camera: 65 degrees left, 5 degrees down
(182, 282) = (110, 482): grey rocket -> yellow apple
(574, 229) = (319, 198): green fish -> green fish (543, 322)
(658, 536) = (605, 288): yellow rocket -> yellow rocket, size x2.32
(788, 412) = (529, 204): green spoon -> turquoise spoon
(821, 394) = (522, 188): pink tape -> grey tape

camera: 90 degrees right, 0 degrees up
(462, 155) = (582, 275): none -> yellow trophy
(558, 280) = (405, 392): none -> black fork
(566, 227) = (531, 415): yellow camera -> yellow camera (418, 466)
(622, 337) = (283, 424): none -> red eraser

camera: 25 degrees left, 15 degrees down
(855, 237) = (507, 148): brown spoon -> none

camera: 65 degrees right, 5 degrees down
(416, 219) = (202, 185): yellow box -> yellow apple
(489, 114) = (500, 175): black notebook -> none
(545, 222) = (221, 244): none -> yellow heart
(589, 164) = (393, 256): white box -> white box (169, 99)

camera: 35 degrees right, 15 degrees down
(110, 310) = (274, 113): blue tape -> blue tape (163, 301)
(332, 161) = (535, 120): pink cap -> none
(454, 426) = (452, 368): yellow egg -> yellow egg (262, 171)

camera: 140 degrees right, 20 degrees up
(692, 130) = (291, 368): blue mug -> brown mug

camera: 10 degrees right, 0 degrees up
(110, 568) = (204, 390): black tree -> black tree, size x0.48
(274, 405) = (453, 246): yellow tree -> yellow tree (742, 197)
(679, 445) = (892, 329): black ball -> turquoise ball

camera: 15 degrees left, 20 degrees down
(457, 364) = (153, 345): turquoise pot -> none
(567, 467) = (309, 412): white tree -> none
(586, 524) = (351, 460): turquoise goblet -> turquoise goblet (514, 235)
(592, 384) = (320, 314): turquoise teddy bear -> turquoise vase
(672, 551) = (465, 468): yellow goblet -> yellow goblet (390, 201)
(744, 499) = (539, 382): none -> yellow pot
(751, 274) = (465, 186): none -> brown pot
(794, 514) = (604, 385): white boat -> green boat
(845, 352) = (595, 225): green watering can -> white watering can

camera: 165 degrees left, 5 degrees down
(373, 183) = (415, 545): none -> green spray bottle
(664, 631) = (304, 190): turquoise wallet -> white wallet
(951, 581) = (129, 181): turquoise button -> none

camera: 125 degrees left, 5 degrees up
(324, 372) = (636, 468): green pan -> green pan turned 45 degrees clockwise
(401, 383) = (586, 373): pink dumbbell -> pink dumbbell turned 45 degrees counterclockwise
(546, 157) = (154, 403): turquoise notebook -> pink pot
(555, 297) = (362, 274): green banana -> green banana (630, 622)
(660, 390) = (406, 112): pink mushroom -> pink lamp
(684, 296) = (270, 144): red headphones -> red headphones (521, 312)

- [WHAT NEEDS TO BE DONE]:
Word for word, quote the lines of the material from the first line through the line with "(545, 222) = (221, 244): none -> yellow heart", both ends included.

- [ANSWER FOR THE TASK]:
camera: 65 degrees left, 5 degrees down
(182, 282) = (110, 482): grey rocket -> yellow apple
(574, 229) = (319, 198): green fish -> green fish (543, 322)
(658, 536) = (605, 288): yellow rocket -> yellow rocket, size x2.32
(788, 412) = (529, 204): green spoon -> turquoise spoon
(821, 394) = (522, 188): pink tape -> grey tape

camera: 90 degrees right, 0 degrees up
(462, 155) = (582, 275): none -> yellow trophy
(558, 280) = (405, 392): none -> black fork
(566, 227) = (531, 415): yellow camera -> yellow camera (418, 466)
(622, 337) = (283, 424): none -> red eraser

camera: 25 degrees left, 15 degrees down
(855, 237) = (507, 148): brown spoon -> none

camera: 65 degrees right, 5 degrees down
(416, 219) = (202, 185): yellow box -> yellow apple
(489, 114) = (500, 175): black notebook -> none
(545, 222) = (221, 244): none -> yellow heart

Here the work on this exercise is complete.